HOW TO COMPLETE THIS TASK: Give the listing again in full and exactly, apart from its pictures.

··· DATASET CONTENT

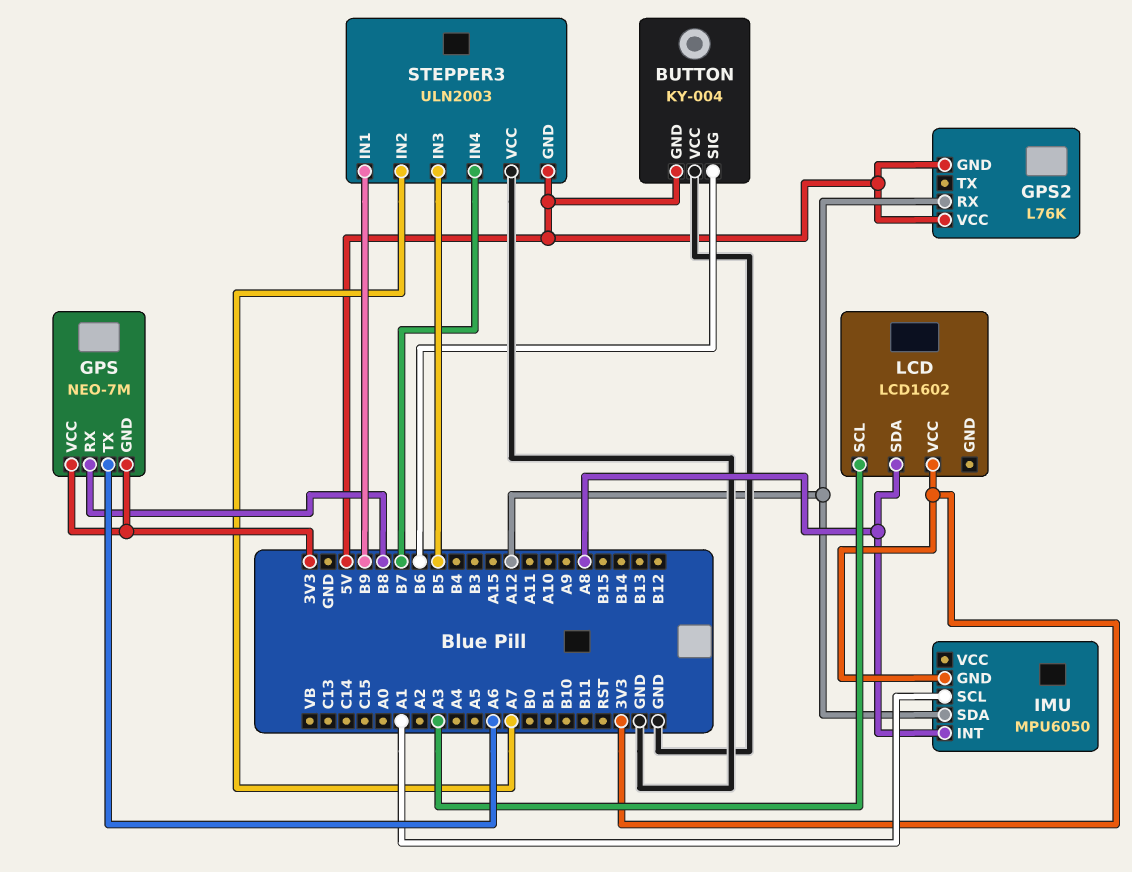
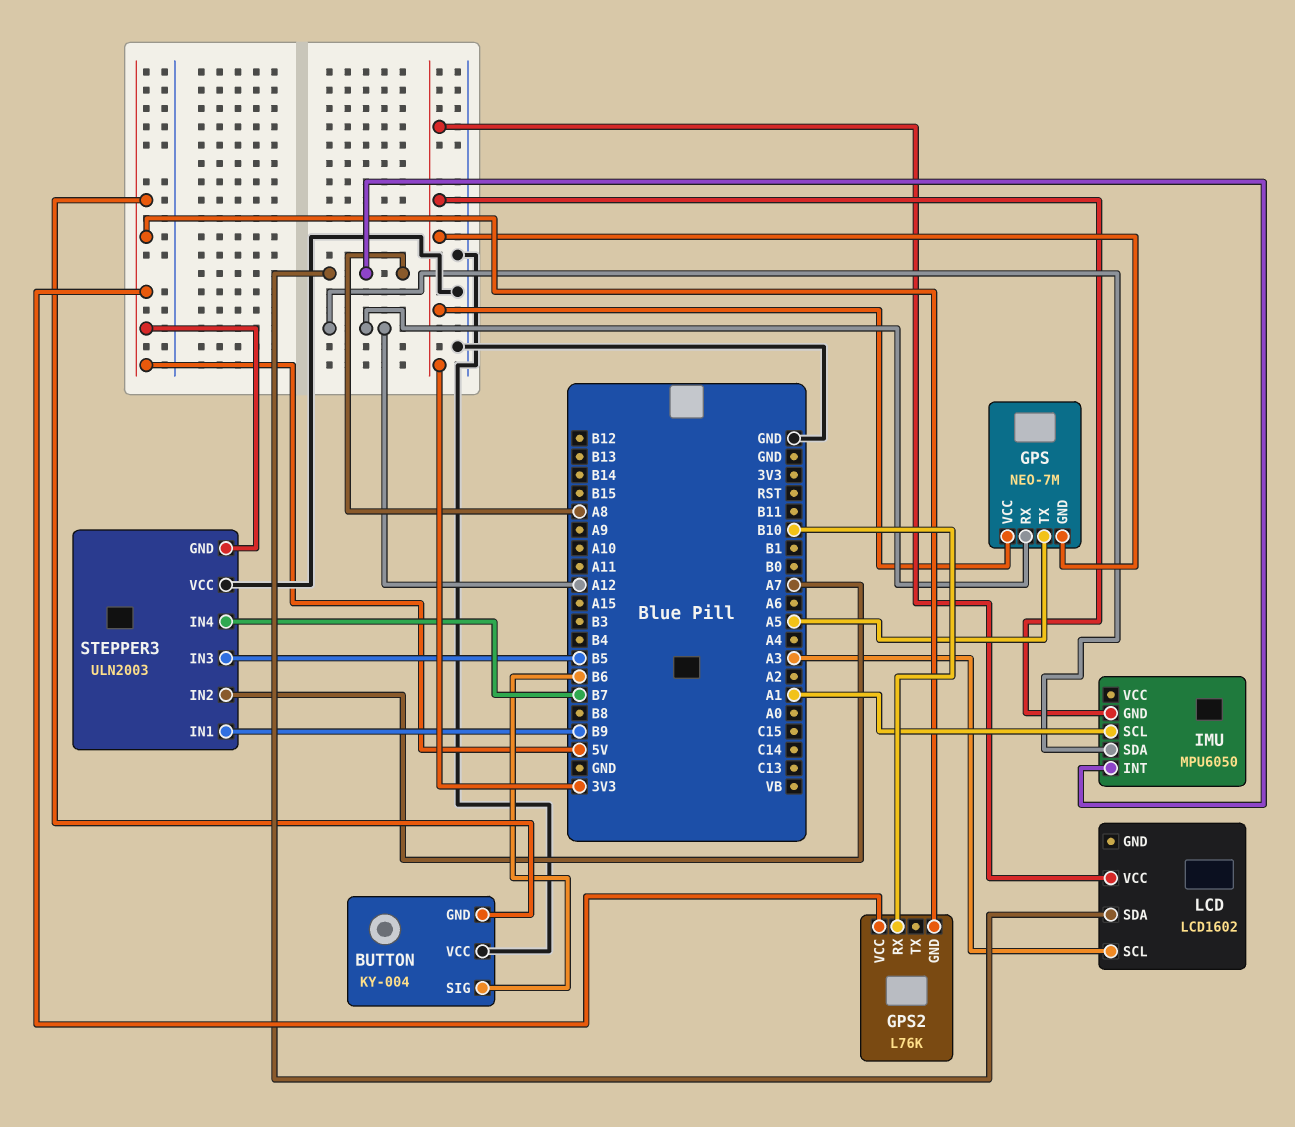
GPS pin RX: B8 -> A12
GPS pin TX: A6 -> A5
GPS2 pin RX: A12 -> B10

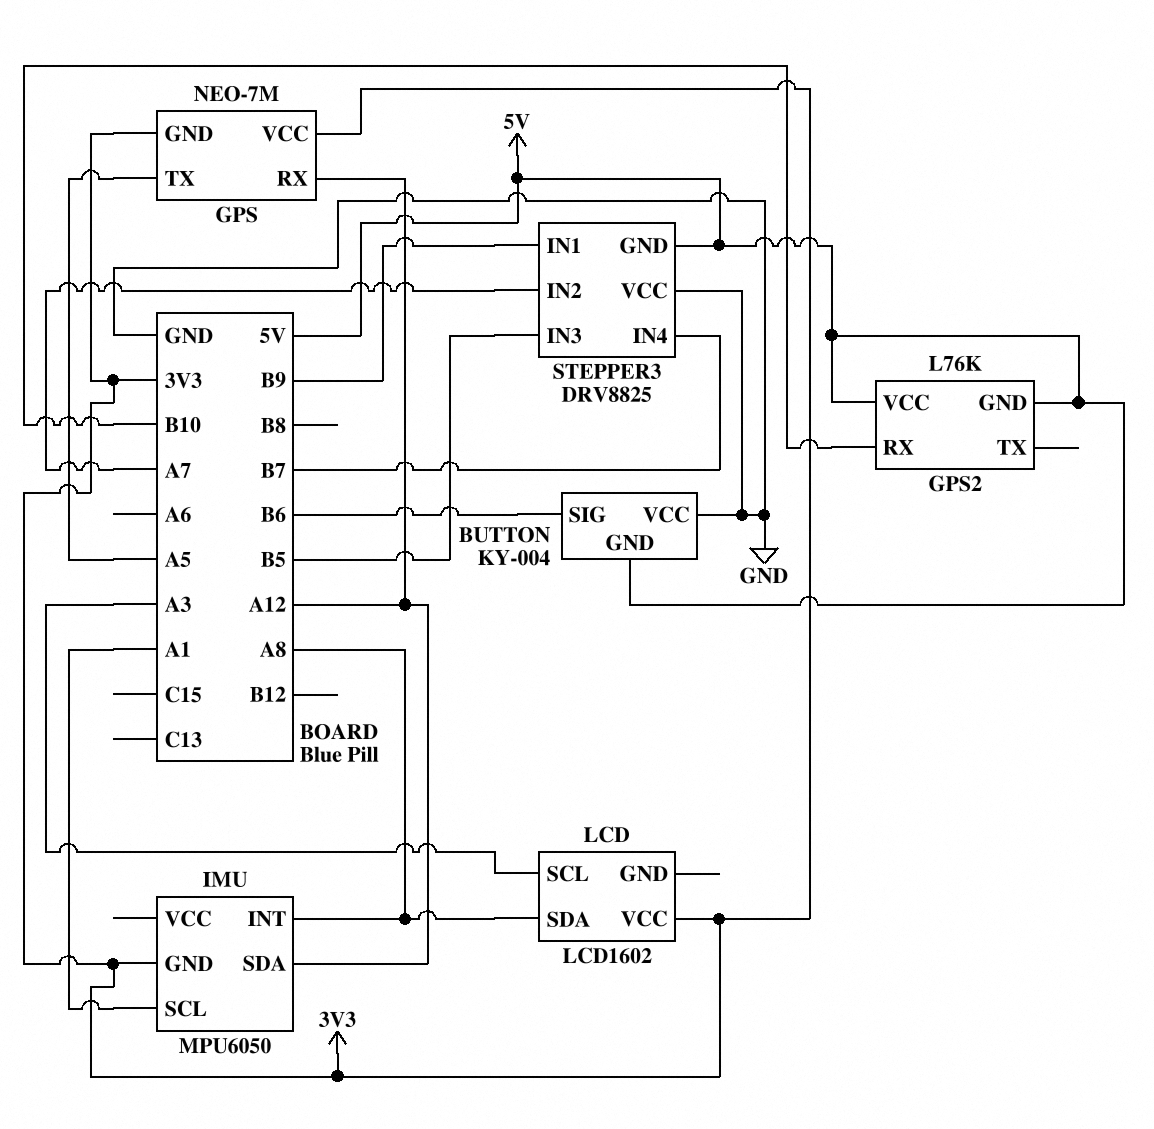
STEPPER3: ULN2003 -> DRV8825

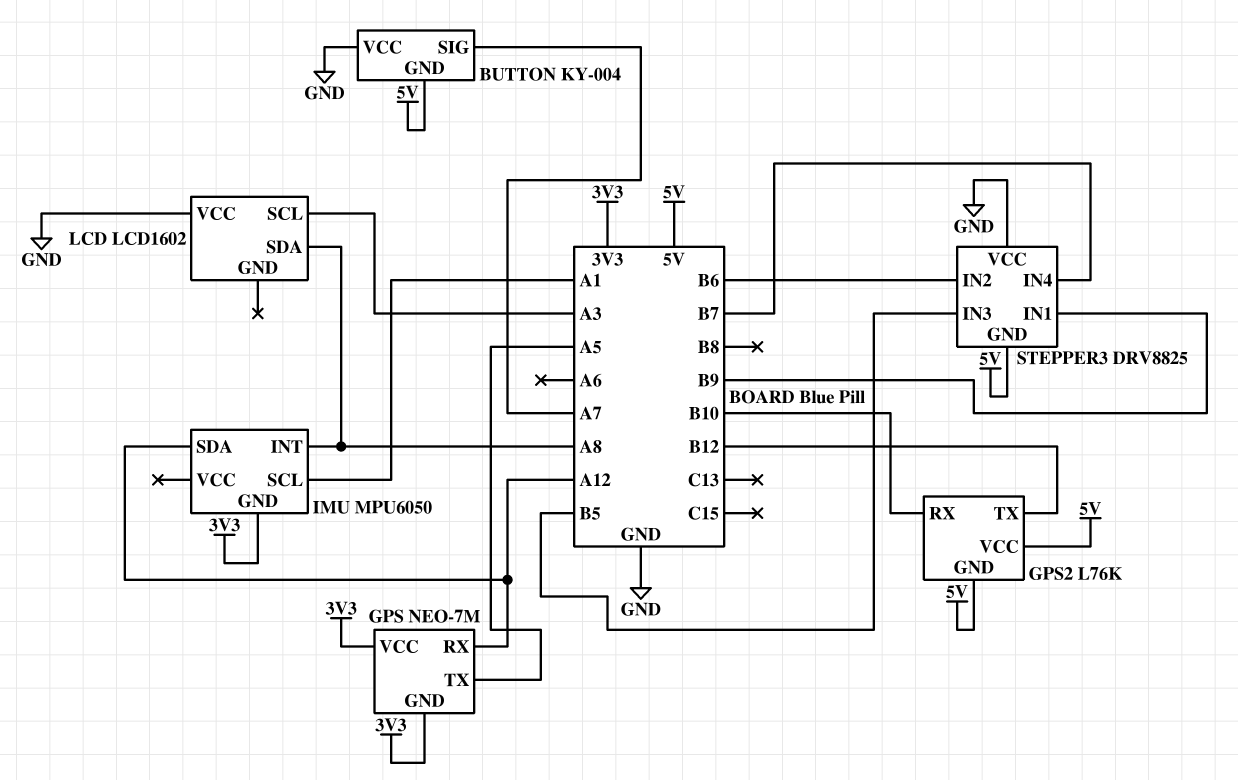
BUTTON pin SIG: B6 -> A7
GPS2 pin TX: none -> B12
LCD pin VCC: 3V3 -> GND
STEPPER3 pin IN2: A7 -> B6

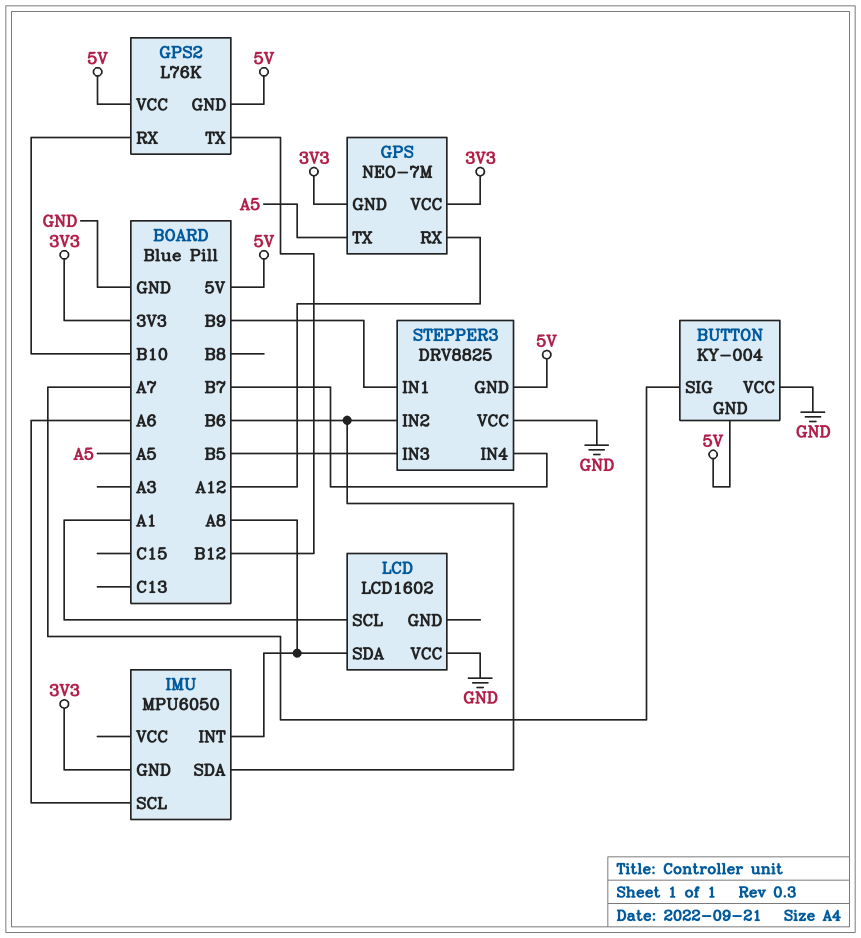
IMU pin SCL: A1 -> A6
IMU pin SDA: A12 -> B6
LCD pin SCL: A3 -> A1

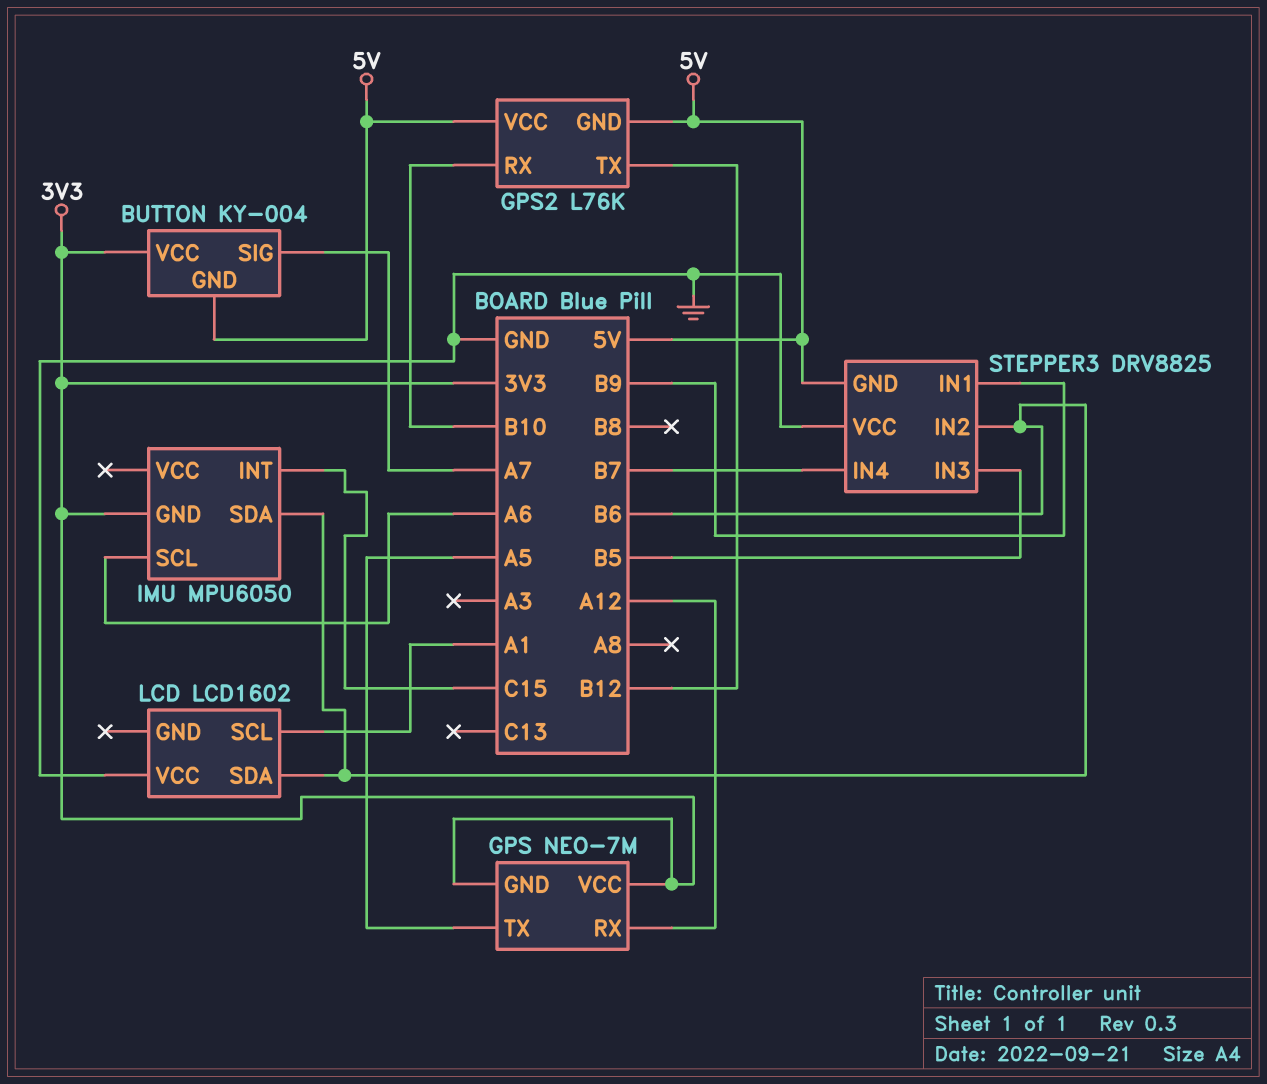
BUTTON pin VCC: GND -> 3V3
IMU pin INT: A8 -> C15
LCD pin SDA: A8 -> B6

······

ANSWER SECTION:
GPS pin RX: B8 -> A12
GPS pin TX: A6 -> A5
GPS2 pin RX: A12 -> B10

STEPPER3: ULN2003 -> DRV8825

BUTTON pin SIG: B6 -> A7
GPS2 pin TX: none -> B12
LCD pin VCC: 3V3 -> GND
STEPPER3 pin IN2: A7 -> B6

IMU pin SCL: A1 -> A6
IMU pin SDA: A12 -> B6
LCD pin SCL: A3 -> A1

BUTTON pin VCC: GND -> 3V3
IMU pin INT: A8 -> C15
LCD pin SDA: A8 -> B6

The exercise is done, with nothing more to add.